[WHAT YOU NEED TO DO]
Pictures aside, print all of the data below exactly as written.

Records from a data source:

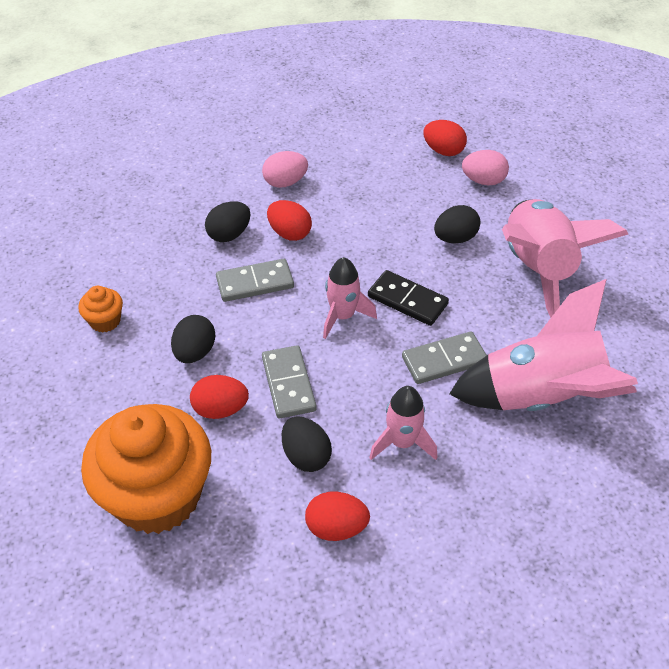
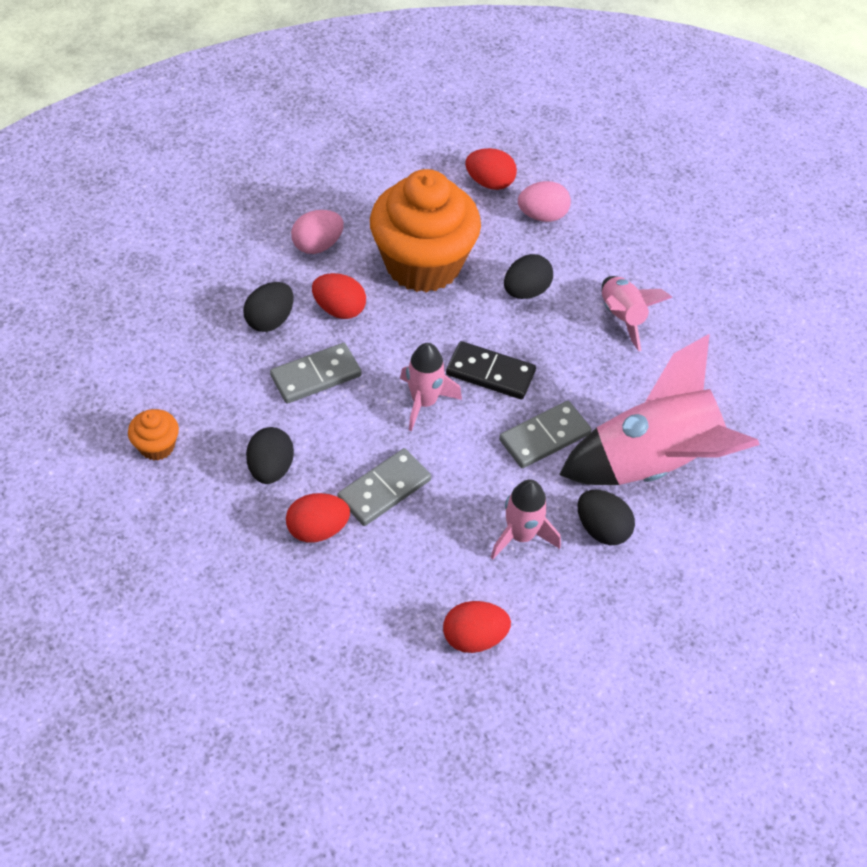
camera: 15 degrees left, 5 degrees up
orange cupcake [81,404,211,534] -> orange cupcake moved to [370,169,481,293]
grey domino [262,345,317,418] -> grey domino turned 75 degrees clockwise [337,448,431,526]
black egg [282,416,332,472] -> black egg moved to [577,490,635,545]
pink rocket [502,199,628,318] -> pink rocket [602,276,672,351], size x0.52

[RESPONSE]
camera: 15 degrees left, 5 degrees up
orange cupcake [81,404,211,534] -> orange cupcake moved to [370,169,481,293]
grey domino [262,345,317,418] -> grey domino turned 75 degrees clockwise [337,448,431,526]
black egg [282,416,332,472] -> black egg moved to [577,490,635,545]
pink rocket [502,199,628,318] -> pink rocket [602,276,672,351], size x0.52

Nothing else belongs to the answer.